§ WHAT TO PRODUCE:
Write the records out again exactly, leaving no images in.

RECORD SET Block Start

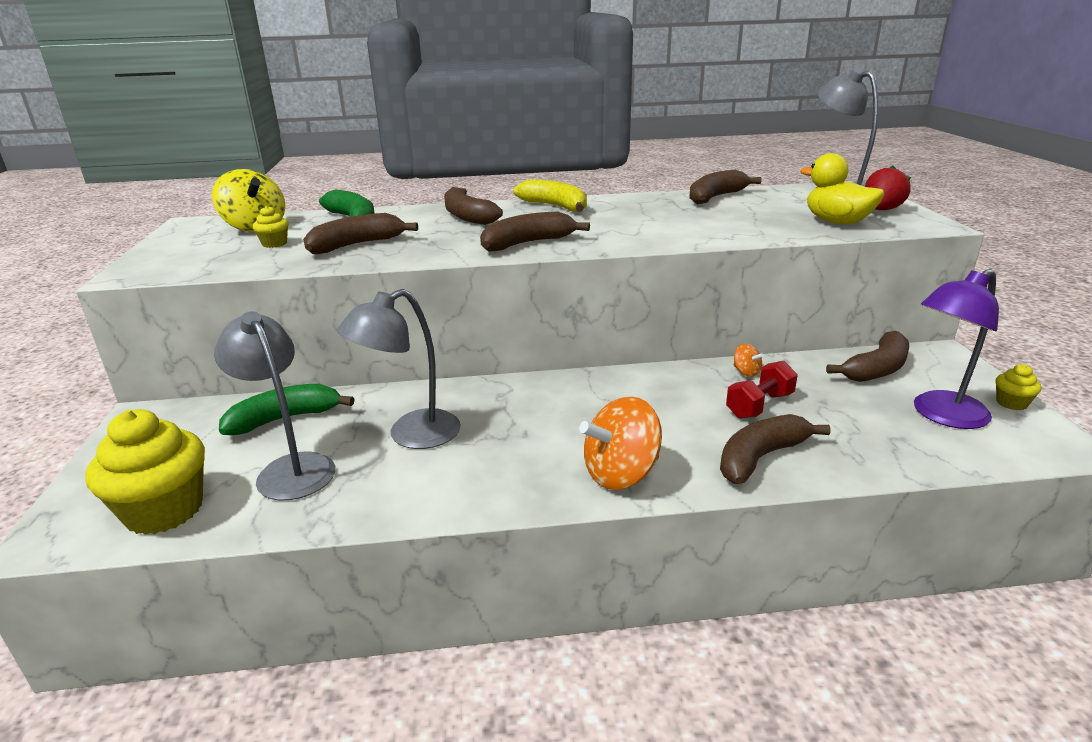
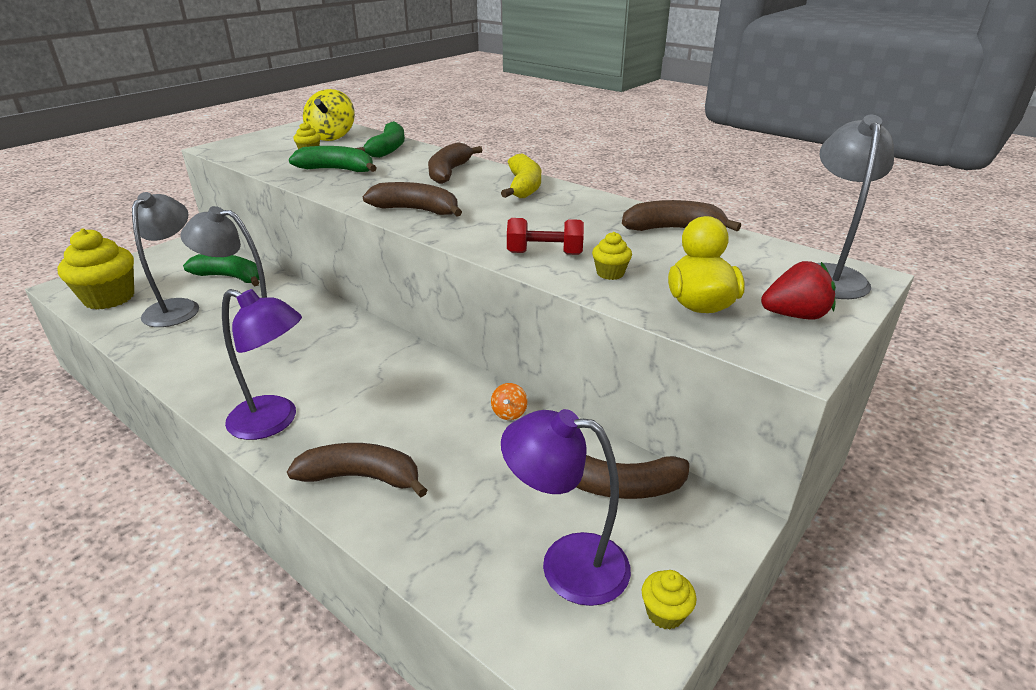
camera: 45 degrees right, 5 degrees up
(356, 245) = (337, 170): brown banana -> green banana
(621, 474) = (274, 421): orange spinning top -> purple lamp
(757, 227) = (610, 273): none -> yellow cupcake
(759, 405) = (453, 443): red dumbbell -> red dumbbell (544, 253)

RECORD SET Block End

§ EXERCISE ANSWER:
camera: 45 degrees right, 5 degrees up
(356, 245) = (337, 170): brown banana -> green banana
(621, 474) = (274, 421): orange spinning top -> purple lamp
(757, 227) = (610, 273): none -> yellow cupcake
(759, 405) = (453, 443): red dumbbell -> red dumbbell (544, 253)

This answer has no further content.